**Task objective**
Line by line, repeat the material below exactly and leave the images out.
━━ Excerpted records
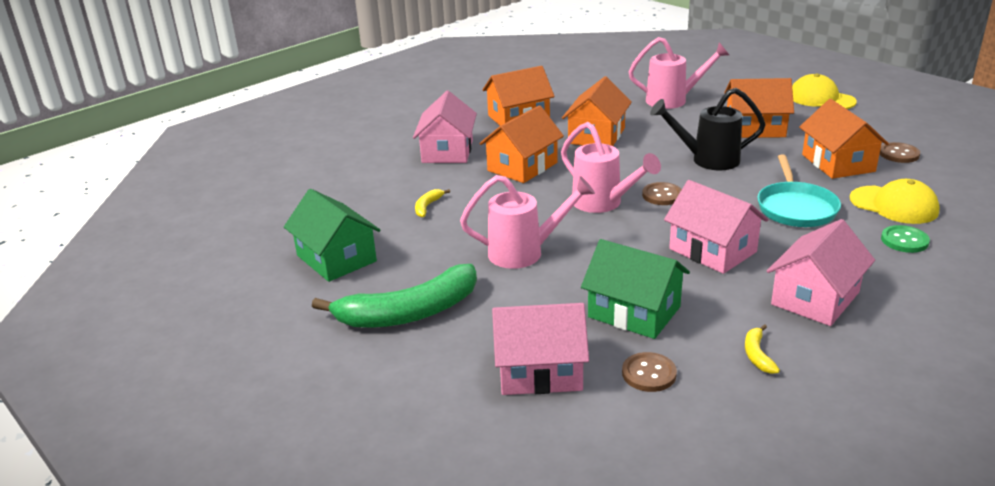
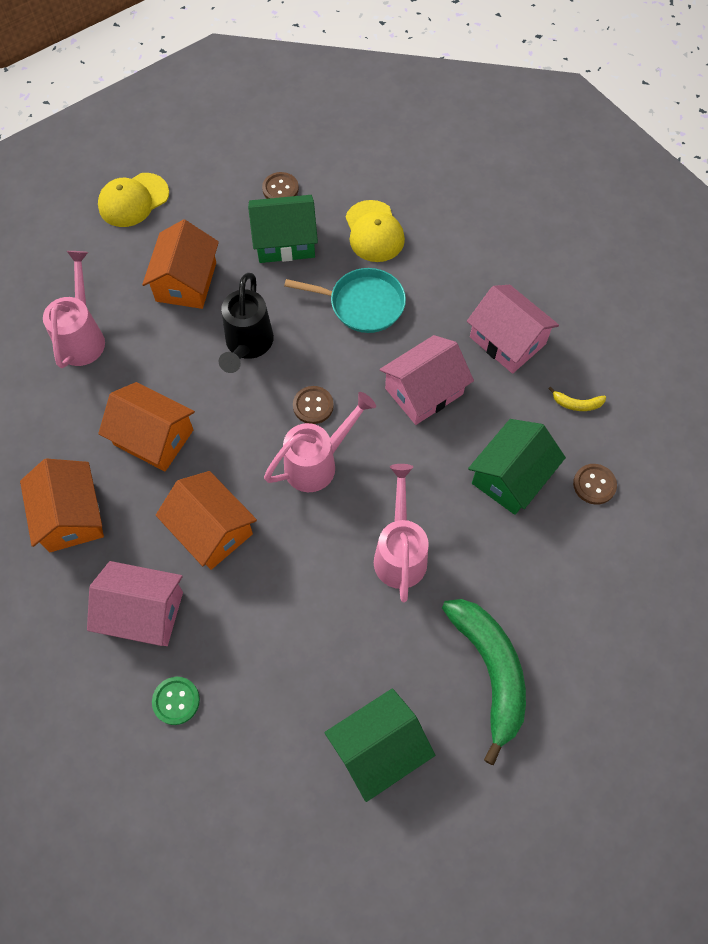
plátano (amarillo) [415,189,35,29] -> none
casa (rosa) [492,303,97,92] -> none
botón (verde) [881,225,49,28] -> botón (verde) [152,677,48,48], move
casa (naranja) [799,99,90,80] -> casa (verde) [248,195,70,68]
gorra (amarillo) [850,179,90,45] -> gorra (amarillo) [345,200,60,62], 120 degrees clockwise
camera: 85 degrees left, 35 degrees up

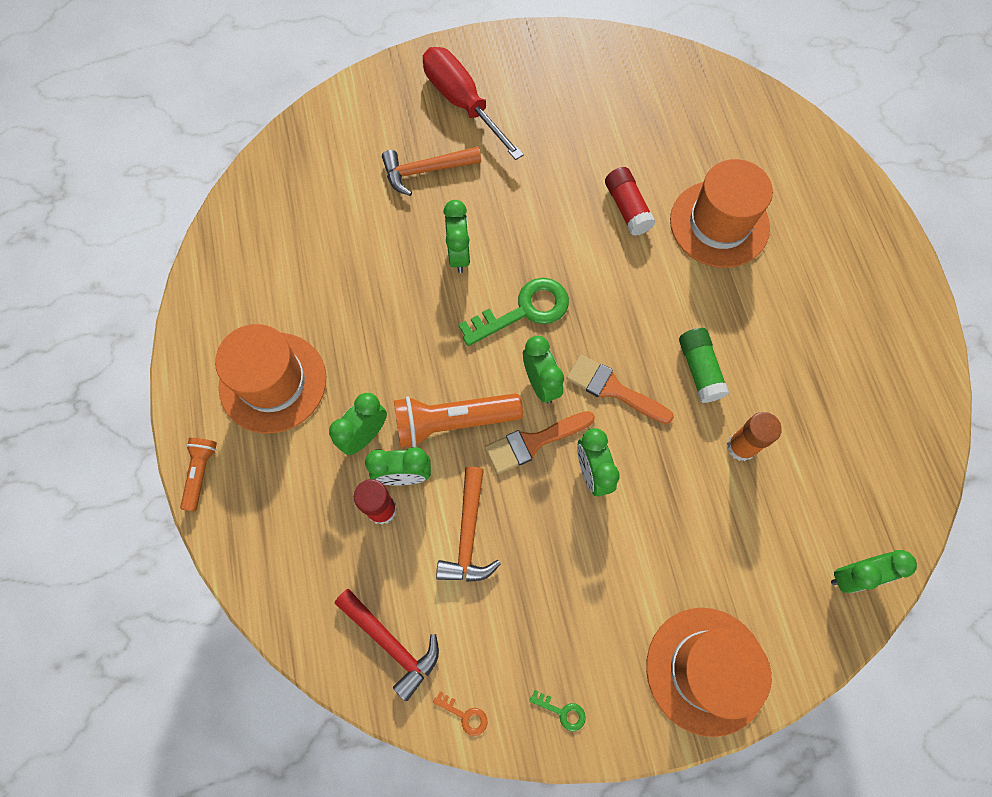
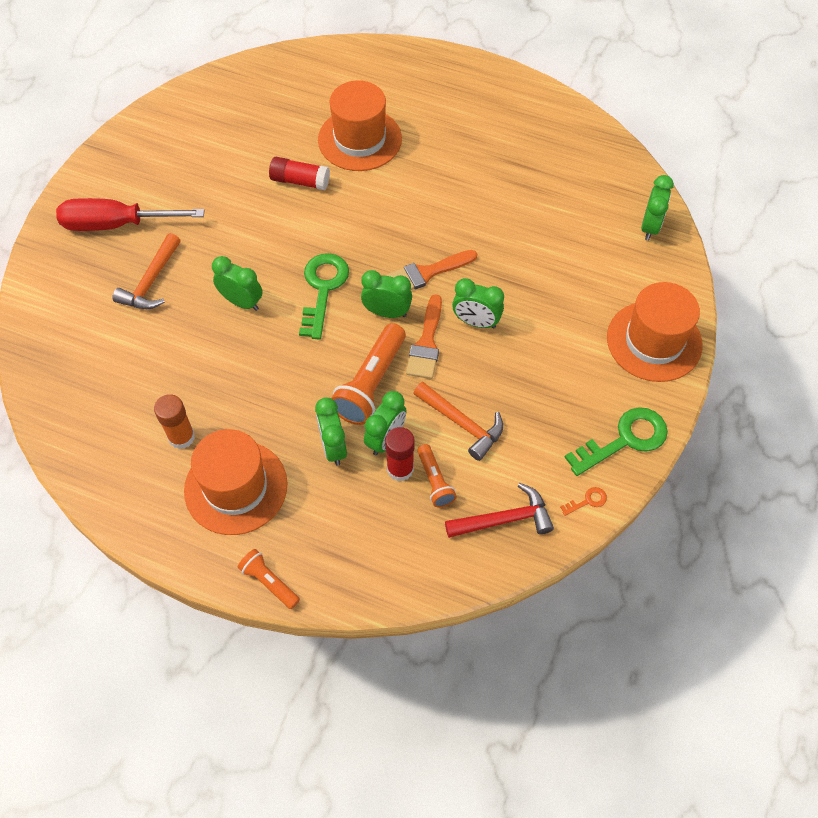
barra de pegamento (verde) [679,328,50,75] -> none
none -> lámpara de mano (naranja) [417,444,40,63]
barra de pegamento (naranja) [727,412,55,49] -> barra de pegamento (naranja) [154,394,41,55], move
llave (verde) [529,690,57,41] -> llave (verde) [564,407,104,69], x2.34
camera: 55 degrees left, 10 degrees down

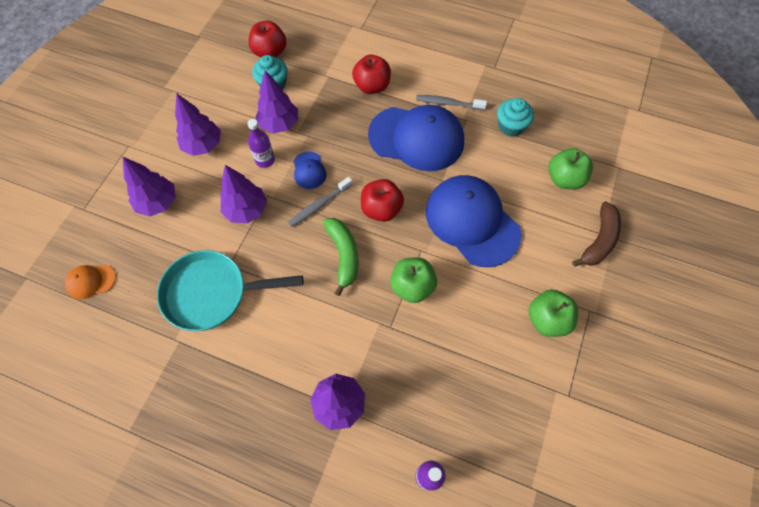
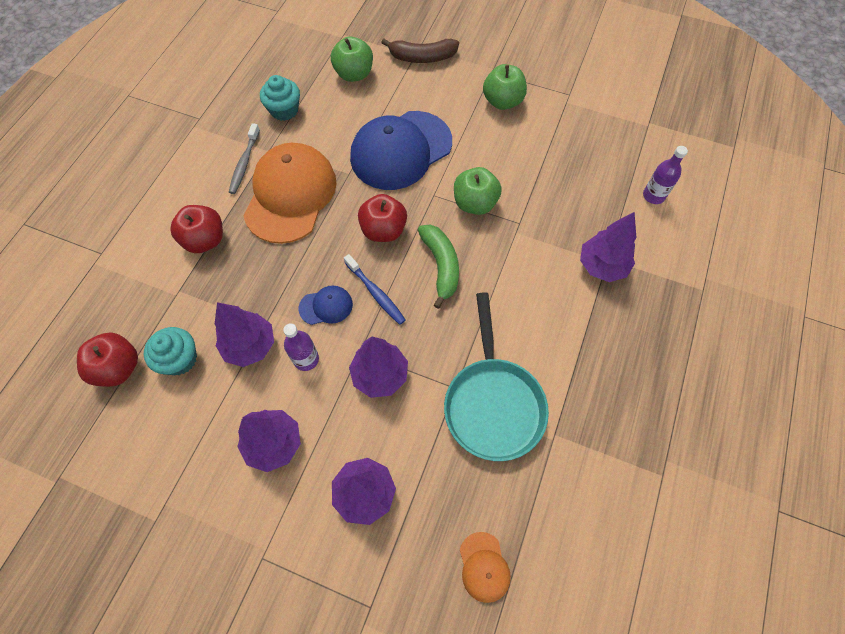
cepillo de dientes (gris) [288,177,65,50] -> cepillo de dientes (azul) [344,254,61,71]
gorra (azul) [368,105,96,66] -> gorra (naranja) [243,143,94,101]
plátano (verde) [323,218,36,78] -> plátano (verde) [418,225,41,84], 90 degrees clockwise
plátano (marrón) [572,201,49,66] -> plátano (marrón) [381,39,78,24], 150 degrees clockwise
camera: 90 degrees left, 0 degrees up

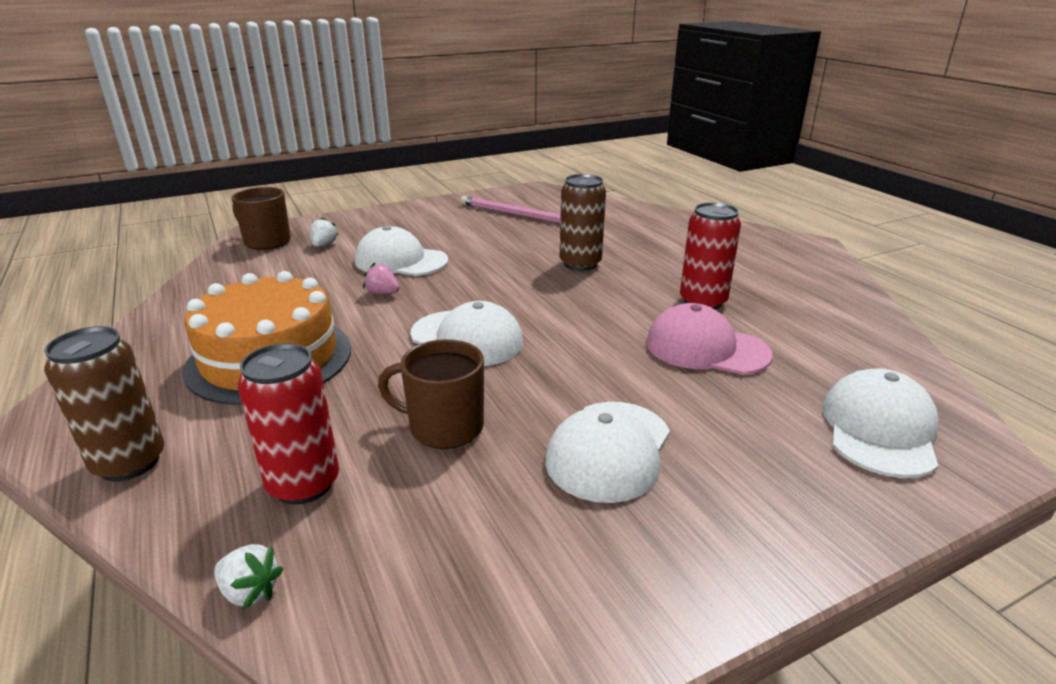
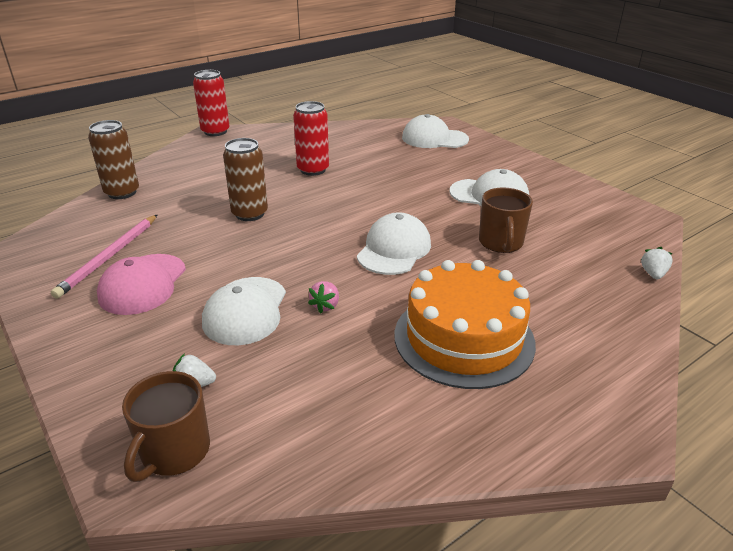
lata (marrón) [44,326,120,155] -> lata (marrón) [88,120,51,79], move
lata (rojo) [238,343,101,162] -> lata (rojo) [193,70,37,66], move
gorra (rosa) [646,303,127,72] -> gorra (rosa) [97,254,89,61], move
camera: 100 degrees left, 5 degrees up

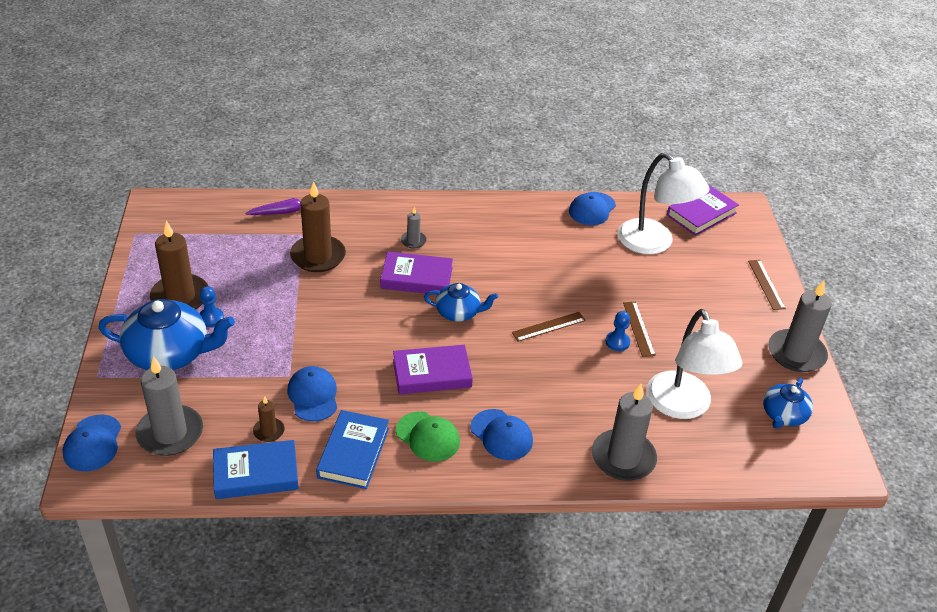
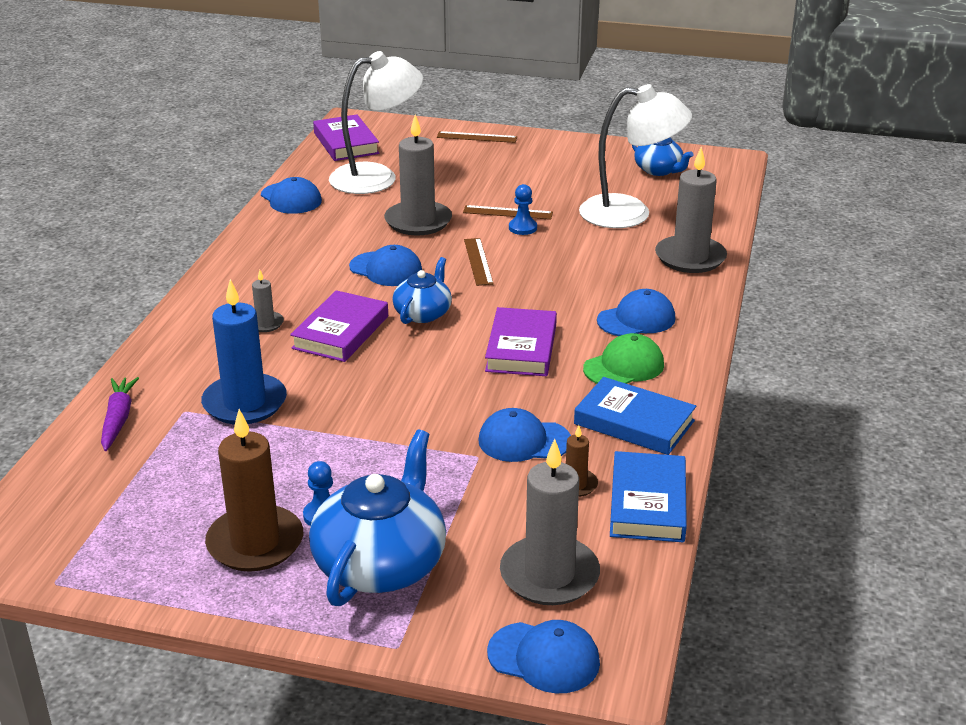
none -> gorra (azul) [349,245,73,41]
vela (gris) [768,280,64,92] -> vela (gris) [384,114,68,121], move
vela (marrón) [290,181,56,91] -> vela (azul) [201,279,86,145]
camera: 70 degrees left, 10 degrees down

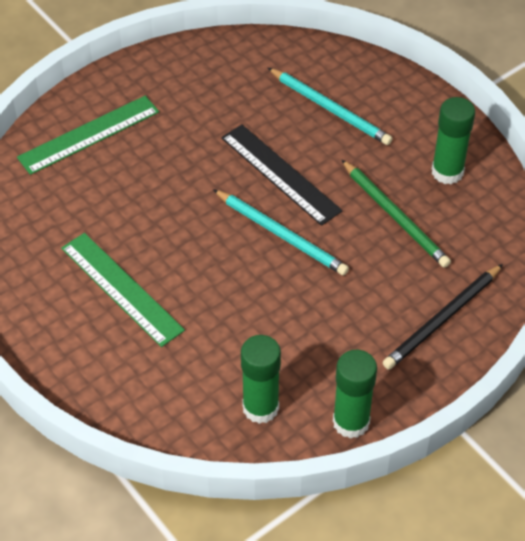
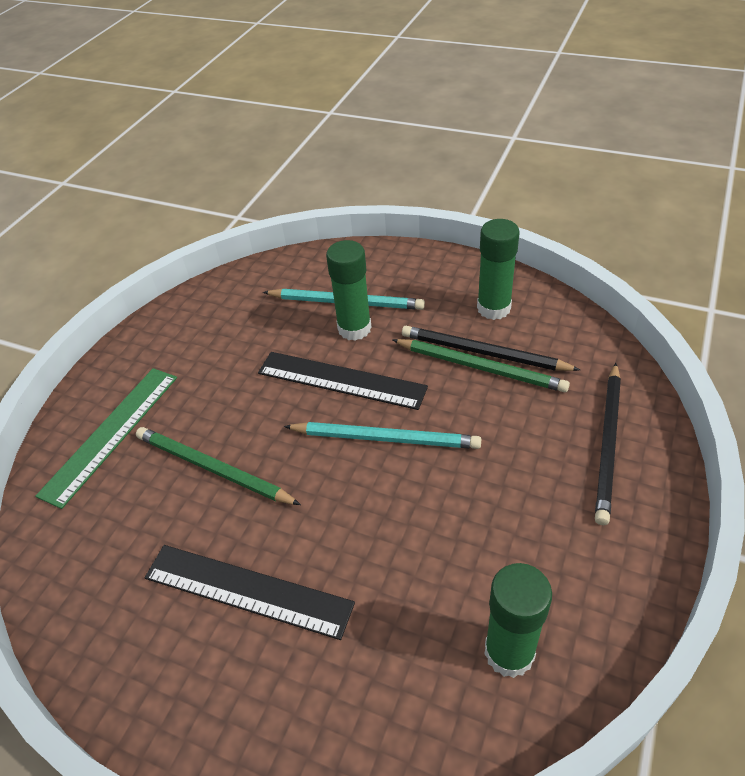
none -> lápiz (verde) [136,427,165,78]
none -> lápiz (negro) [402,326,178,45]
barra de pegamento (verde) [333,350,44,89] -> barra de pegamento (verde) [326,240,46,101], move
regla (verde) [61,233,124,114] -> regla (negro) [145,545,210,95]
camera: 25 degrees left, 5 degrees down

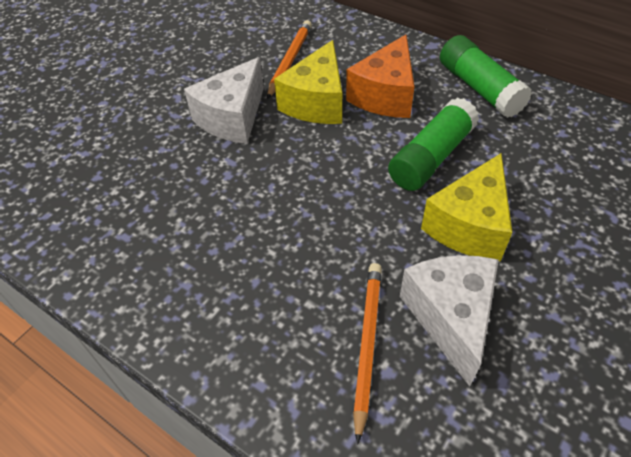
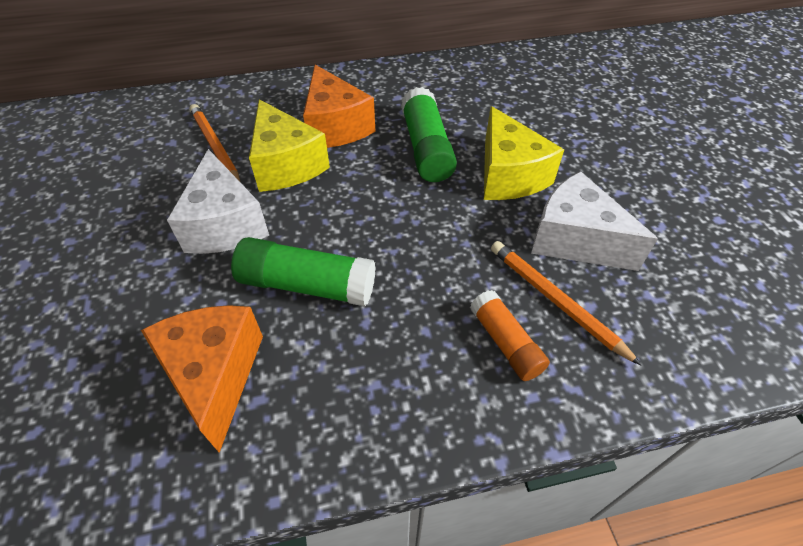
none -> queso (naranja) [141,305,122,148]
none -> barra de pegamento (naranja) [470,290,80,91]
barra de pegamento (verde) [440,35,92,83] -> barra de pegamento (verde) [231,237,145,70], move
camera: 50 degrees left, 0 degrees up

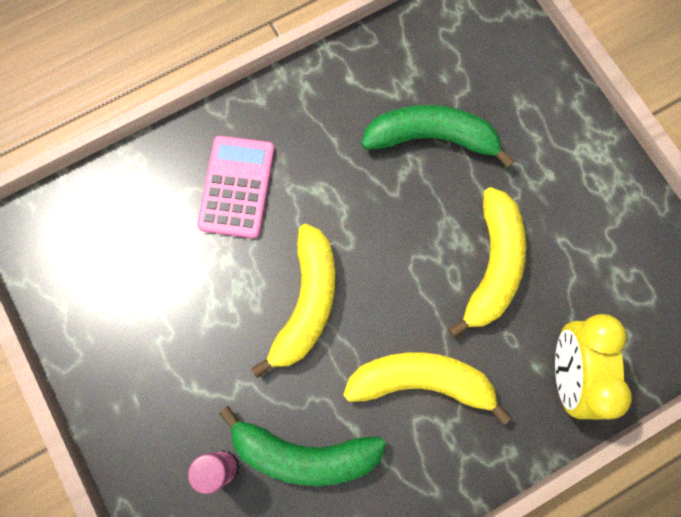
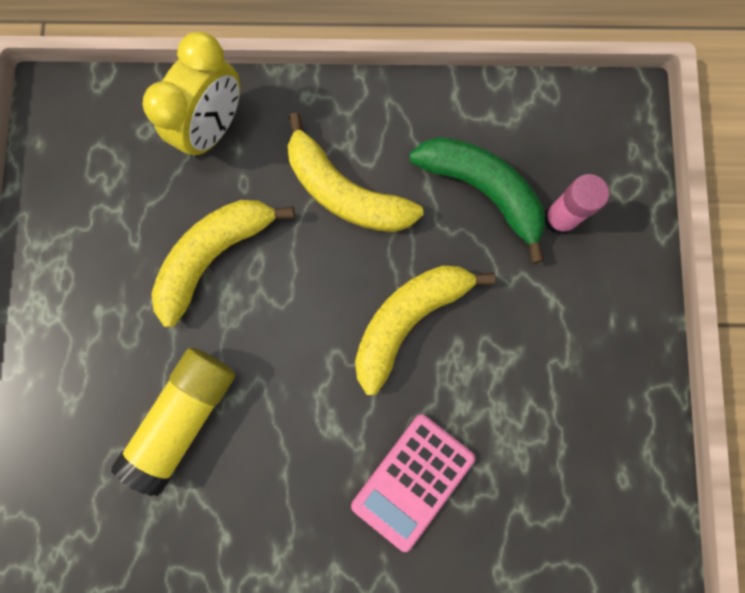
plátano (verde) [361,105,153,63] -> barra de pegamento (amarillo) [111,347,124,149]
camera: 150 degrees left, 5 degrees up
━━━━
**Finished task**
plátano (amarillo) [415,189,35,29] -> none
casa (rosa) [492,303,97,92] -> none
botón (verde) [881,225,49,28] -> botón (verde) [152,677,48,48], move
casa (naranja) [799,99,90,80] -> casa (verde) [248,195,70,68]
gorra (amarillo) [850,179,90,45] -> gorra (amarillo) [345,200,60,62], 120 degrees clockwise
camera: 85 degrees left, 35 degrees up

barra de pegamento (verde) [679,328,50,75] -> none
none -> lámpara de mano (naranja) [417,444,40,63]
barra de pegamento (naranja) [727,412,55,49] -> barra de pegamento (naranja) [154,394,41,55], move
llave (verde) [529,690,57,41] -> llave (verde) [564,407,104,69], x2.34
camera: 55 degrees left, 10 degrees down

cepillo de dientes (gris) [288,177,65,50] -> cepillo de dientes (azul) [344,254,61,71]
gorra (azul) [368,105,96,66] -> gorra (naranja) [243,143,94,101]
plátano (verde) [323,218,36,78] -> plátano (verde) [418,225,41,84], 90 degrees clockwise
plátano (marrón) [572,201,49,66] -> plátano (marrón) [381,39,78,24], 150 degrees clockwise
camera: 90 degrees left, 0 degrees up

lata (marrón) [44,326,120,155] -> lata (marrón) [88,120,51,79], move
lata (rojo) [238,343,101,162] -> lata (rojo) [193,70,37,66], move
gorra (rosa) [646,303,127,72] -> gorra (rosa) [97,254,89,61], move
camera: 100 degrees left, 5 degrees up

none -> gorra (azul) [349,245,73,41]
vela (gris) [768,280,64,92] -> vela (gris) [384,114,68,121], move
vela (marrón) [290,181,56,91] -> vela (azul) [201,279,86,145]
camera: 70 degrees left, 10 degrees down

none -> lápiz (verde) [136,427,165,78]
none -> lápiz (negro) [402,326,178,45]
barra de pegamento (verde) [333,350,44,89] -> barra de pegamento (verde) [326,240,46,101], move
regla (verde) [61,233,124,114] -> regla (negro) [145,545,210,95]
camera: 25 degrees left, 5 degrees down

none -> queso (naranja) [141,305,122,148]
none -> barra de pegamento (naranja) [470,290,80,91]
barra de pegamento (verde) [440,35,92,83] -> barra de pegamento (verde) [231,237,145,70], move
camera: 50 degrees left, 0 degrees up

plátano (verde) [361,105,153,63] -> barra de pegamento (amarillo) [111,347,124,149]
camera: 150 degrees left, 5 degrees up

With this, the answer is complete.